═════ Exercise material

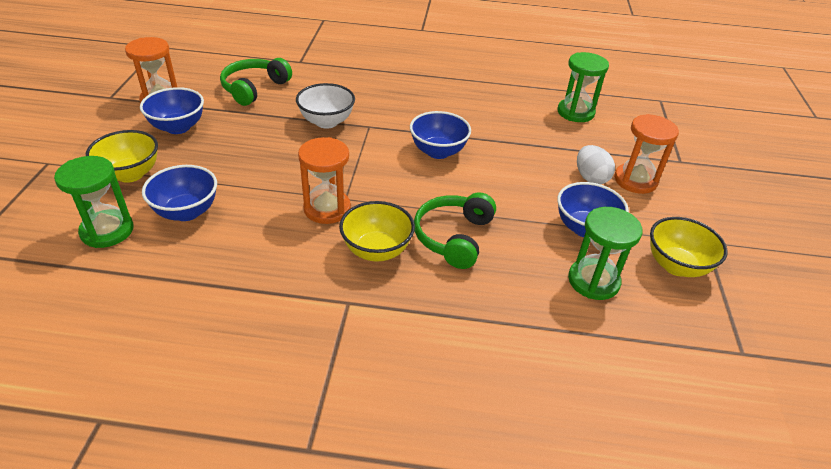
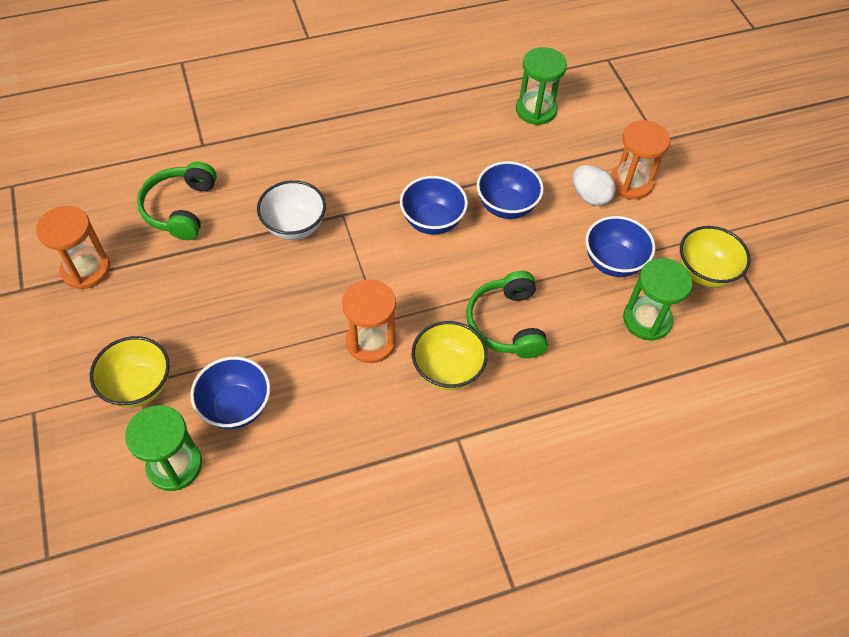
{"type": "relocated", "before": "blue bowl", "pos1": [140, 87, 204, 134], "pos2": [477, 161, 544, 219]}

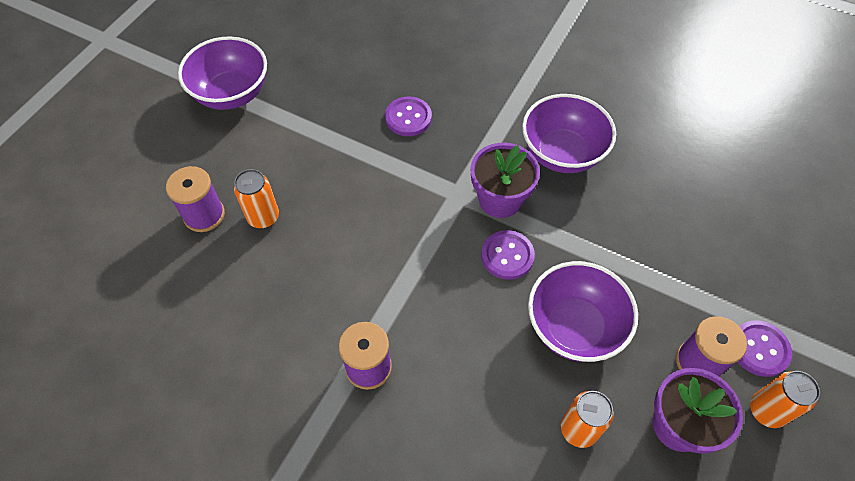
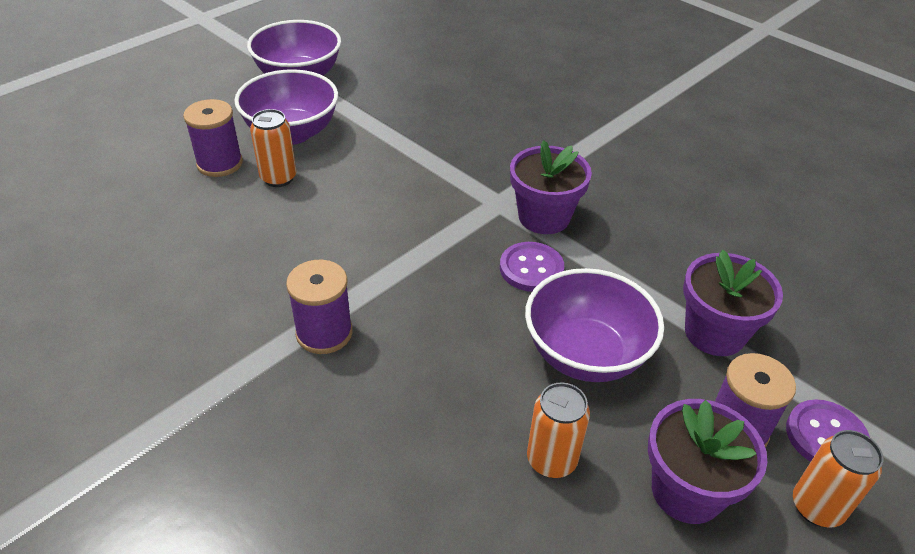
{"type": "relocated", "before": "purple bowl", "pos1": [522, 94, 616, 173], "pos2": [234, 69, 338, 145]}
{"type": "missing", "before": "purple button", "pos1": [385, 97, 432, 136]}
{"type": "appeared", "after": "purple flower pot", "pos2": [683, 250, 783, 356]}

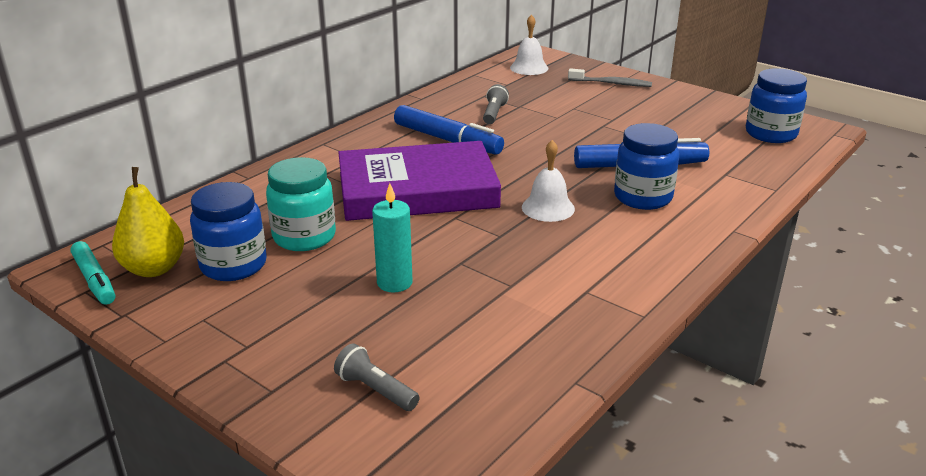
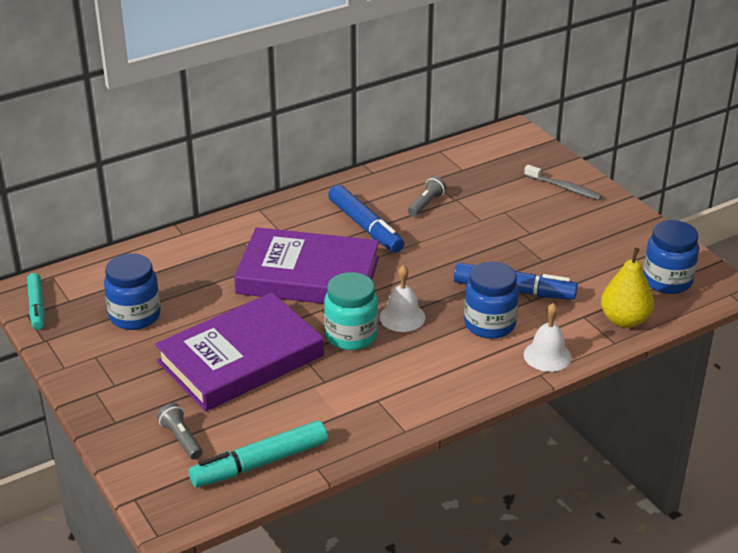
{"type": "relocated", "before": "white bell", "pos1": [510, 14, 548, 75], "pos2": [524, 303, 572, 372]}
{"type": "relocated", "before": "turquoise jar", "pos1": [266, 157, 336, 251], "pos2": [324, 272, 378, 350]}
{"type": "relocated", "before": "yellow pear", "pos1": [112, 167, 184, 277], "pos2": [601, 248, 654, 328]}
{"type": "exchanged", "before": "turquoise candle", "after": "purple book", "pos1": [372, 183, 413, 292], "pos2": [155, 292, 324, 411]}
{"type": "appeared", "after": "turquoise marker", "pos2": [189, 421, 328, 487]}

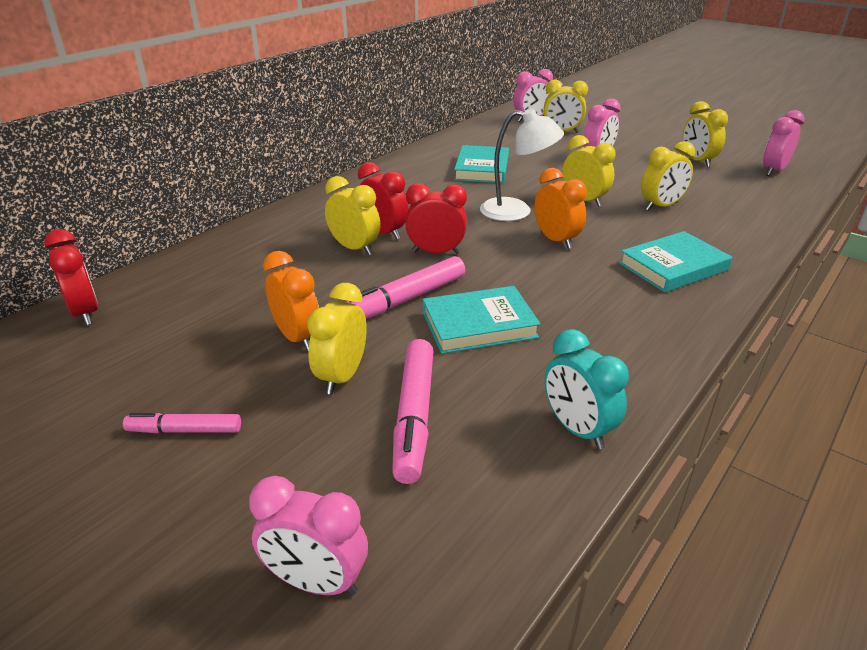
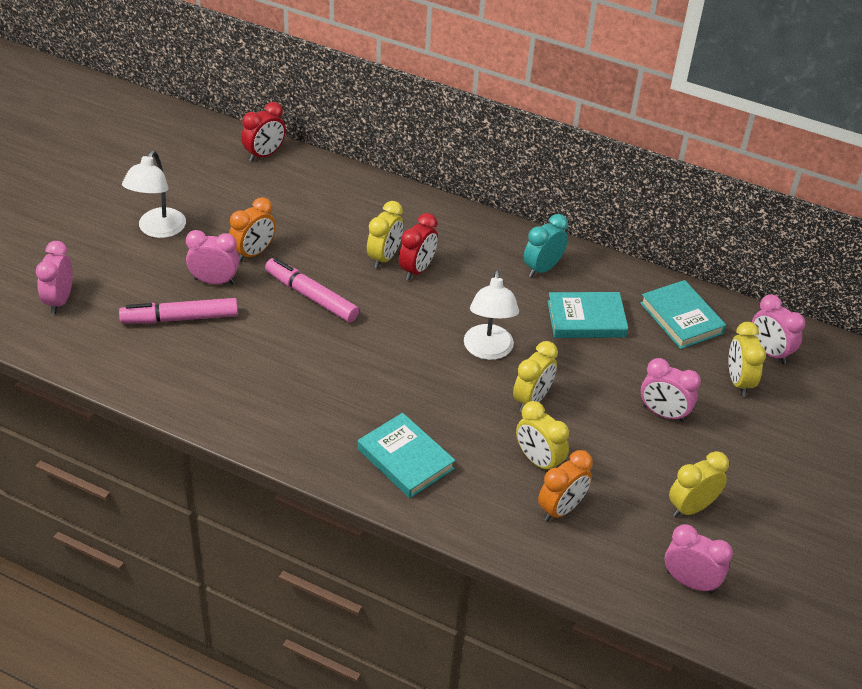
{"type": "relocated", "before": "orange clock", "pos1": [534, 168, 587, 249], "pos2": [538, 450, 593, 522]}
{"type": "missing", "before": "red clock", "pos1": [405, 183, 467, 254]}
{"type": "colour", "before": "yellow clock", "after": "pink clock", "pos1": [307, 283, 367, 395], "pos2": [186, 230, 239, 284]}
{"type": "relocated", "before": "turquoise book", "pos1": [423, 286, 540, 354], "pos2": [640, 280, 726, 349]}
{"type": "relocated", "before": "turquoise clock", "pos1": [545, 329, 629, 449], "pos2": [524, 214, 568, 277]}
{"type": "exchanged", "before": "pink marker", "after": "white lamp", "pos1": [123, 413, 241, 433], "pos2": [122, 151, 186, 238]}

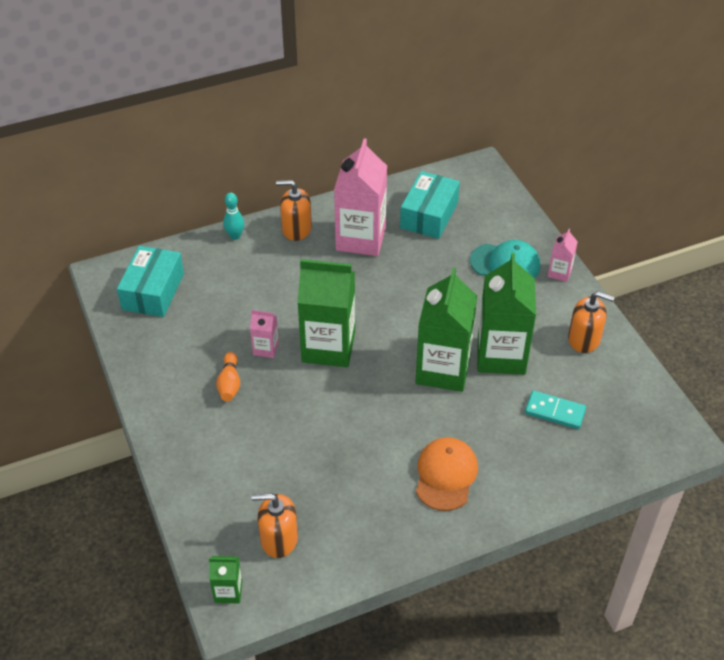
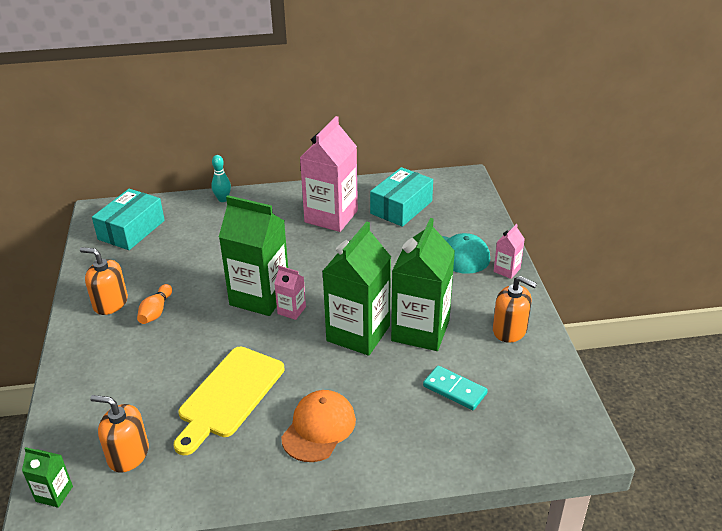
{"type": "relocated", "before": "orange soap dispenser", "pos1": [276, 180, 312, 241], "pos2": [80, 247, 128, 315]}
{"type": "relocated", "before": "pink carton", "pos1": [250, 310, 279, 358], "pos2": [274, 266, 306, 320]}
{"type": "appeared", "after": "yellow cutting board", "pos2": [173, 347, 284, 455]}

══════════

**Your assignment:** All of the data should be returned word for word, with each picture left out.

**Result for this task:**
{"type": "relocated", "before": "blue bowl", "pos1": [140, 87, 204, 134], "pos2": [477, 161, 544, 219]}

{"type": "relocated", "before": "purple bowl", "pos1": [522, 94, 616, 173], "pos2": [234, 69, 338, 145]}
{"type": "missing", "before": "purple button", "pos1": [385, 97, 432, 136]}
{"type": "appeared", "after": "purple flower pot", "pos2": [683, 250, 783, 356]}

{"type": "relocated", "before": "white bell", "pos1": [510, 14, 548, 75], "pos2": [524, 303, 572, 372]}
{"type": "relocated", "before": "turquoise jar", "pos1": [266, 157, 336, 251], "pos2": [324, 272, 378, 350]}
{"type": "relocated", "before": "yellow pear", "pos1": [112, 167, 184, 277], "pos2": [601, 248, 654, 328]}
{"type": "exchanged", "before": "turquoise candle", "after": "purple book", "pos1": [372, 183, 413, 292], "pos2": [155, 292, 324, 411]}
{"type": "appeared", "after": "turquoise marker", "pos2": [189, 421, 328, 487]}

{"type": "relocated", "before": "orange clock", "pos1": [534, 168, 587, 249], "pos2": [538, 450, 593, 522]}
{"type": "missing", "before": "red clock", "pos1": [405, 183, 467, 254]}
{"type": "colour", "before": "yellow clock", "after": "pink clock", "pos1": [307, 283, 367, 395], "pos2": [186, 230, 239, 284]}
{"type": "relocated", "before": "turquoise book", "pos1": [423, 286, 540, 354], "pos2": [640, 280, 726, 349]}
{"type": "relocated", "before": "turquoise clock", "pos1": [545, 329, 629, 449], "pos2": [524, 214, 568, 277]}
{"type": "exchanged", "before": "pink marker", "after": "white lamp", "pos1": [123, 413, 241, 433], "pos2": [122, 151, 186, 238]}

{"type": "relocated", "before": "orange soap dispenser", "pos1": [276, 180, 312, 241], "pos2": [80, 247, 128, 315]}
{"type": "relocated", "before": "pink carton", "pos1": [250, 310, 279, 358], "pos2": [274, 266, 306, 320]}
{"type": "appeared", "after": "yellow cutting board", "pos2": [173, 347, 284, 455]}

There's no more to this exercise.